__Instructions to follow__. In the data below, how many lines include the word "BARO"? Give only the number.

__Records to use__.
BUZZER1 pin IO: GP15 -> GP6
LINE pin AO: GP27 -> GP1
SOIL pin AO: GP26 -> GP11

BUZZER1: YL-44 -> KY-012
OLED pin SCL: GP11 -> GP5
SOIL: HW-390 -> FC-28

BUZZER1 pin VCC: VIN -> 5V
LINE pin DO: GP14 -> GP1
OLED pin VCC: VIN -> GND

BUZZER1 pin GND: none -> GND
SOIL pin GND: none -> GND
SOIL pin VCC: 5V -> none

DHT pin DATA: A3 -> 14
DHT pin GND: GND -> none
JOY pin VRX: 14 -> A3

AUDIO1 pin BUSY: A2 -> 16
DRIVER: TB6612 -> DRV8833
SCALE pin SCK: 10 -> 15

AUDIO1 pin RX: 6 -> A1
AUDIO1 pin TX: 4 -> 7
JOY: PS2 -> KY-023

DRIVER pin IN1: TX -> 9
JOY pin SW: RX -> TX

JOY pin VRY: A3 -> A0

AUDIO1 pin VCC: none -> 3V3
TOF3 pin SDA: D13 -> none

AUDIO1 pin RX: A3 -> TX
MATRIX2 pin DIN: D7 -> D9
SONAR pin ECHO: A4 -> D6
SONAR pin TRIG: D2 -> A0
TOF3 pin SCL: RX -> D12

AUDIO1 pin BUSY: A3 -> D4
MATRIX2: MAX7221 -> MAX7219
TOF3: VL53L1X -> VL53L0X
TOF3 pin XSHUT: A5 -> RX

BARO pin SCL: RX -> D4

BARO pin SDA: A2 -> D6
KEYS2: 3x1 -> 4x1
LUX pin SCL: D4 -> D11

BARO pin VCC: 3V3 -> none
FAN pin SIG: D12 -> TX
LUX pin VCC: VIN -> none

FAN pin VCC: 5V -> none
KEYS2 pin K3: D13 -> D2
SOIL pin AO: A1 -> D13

__Exercise response__. 3